What the task asks: Please print only the top portion of the entries below, ending with the line that contains "photo.txt - Notepad: [335,27,629,164]", exactly as written.

Stored items:
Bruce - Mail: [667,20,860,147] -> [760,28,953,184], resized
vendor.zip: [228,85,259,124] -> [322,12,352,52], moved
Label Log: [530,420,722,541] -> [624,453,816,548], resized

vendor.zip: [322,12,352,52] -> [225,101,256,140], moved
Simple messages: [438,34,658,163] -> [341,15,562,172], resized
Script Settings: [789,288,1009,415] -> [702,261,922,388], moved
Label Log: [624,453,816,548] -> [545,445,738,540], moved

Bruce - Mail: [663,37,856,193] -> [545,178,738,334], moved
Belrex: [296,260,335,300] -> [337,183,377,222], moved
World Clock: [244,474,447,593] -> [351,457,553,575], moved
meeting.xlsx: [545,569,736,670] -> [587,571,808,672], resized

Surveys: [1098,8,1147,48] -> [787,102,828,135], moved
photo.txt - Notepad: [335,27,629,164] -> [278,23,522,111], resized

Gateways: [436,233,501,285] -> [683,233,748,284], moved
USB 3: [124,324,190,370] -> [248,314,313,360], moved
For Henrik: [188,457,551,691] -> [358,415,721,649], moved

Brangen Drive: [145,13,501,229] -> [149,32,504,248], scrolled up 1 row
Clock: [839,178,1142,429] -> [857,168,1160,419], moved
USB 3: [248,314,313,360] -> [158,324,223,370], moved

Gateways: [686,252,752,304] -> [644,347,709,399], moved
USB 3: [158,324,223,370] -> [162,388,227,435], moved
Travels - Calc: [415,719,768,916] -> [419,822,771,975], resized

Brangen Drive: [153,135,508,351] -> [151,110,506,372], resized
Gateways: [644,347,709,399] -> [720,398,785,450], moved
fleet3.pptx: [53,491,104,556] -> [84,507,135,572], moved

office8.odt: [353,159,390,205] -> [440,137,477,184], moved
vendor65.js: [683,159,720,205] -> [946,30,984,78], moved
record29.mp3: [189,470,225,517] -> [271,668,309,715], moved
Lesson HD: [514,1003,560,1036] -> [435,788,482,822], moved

Answer section:
Bruce - Mail: [667,20,860,147] -> [760,28,953,184], resized
vendor.zip: [228,85,259,124] -> [322,12,352,52], moved
Label Log: [530,420,722,541] -> [624,453,816,548], resized

vendor.zip: [322,12,352,52] -> [225,101,256,140], moved
Simple messages: [438,34,658,163] -> [341,15,562,172], resized
Script Settings: [789,288,1009,415] -> [702,261,922,388], moved
Label Log: [624,453,816,548] -> [545,445,738,540], moved

Bruce - Mail: [663,37,856,193] -> [545,178,738,334], moved
Belrex: [296,260,335,300] -> [337,183,377,222], moved
World Clock: [244,474,447,593] -> [351,457,553,575], moved
meeting.xlsx: [545,569,736,670] -> [587,571,808,672], resized

Surveys: [1098,8,1147,48] -> [787,102,828,135], moved
photo.txt - Notepad: [335,27,629,164] -> [278,23,522,111], resized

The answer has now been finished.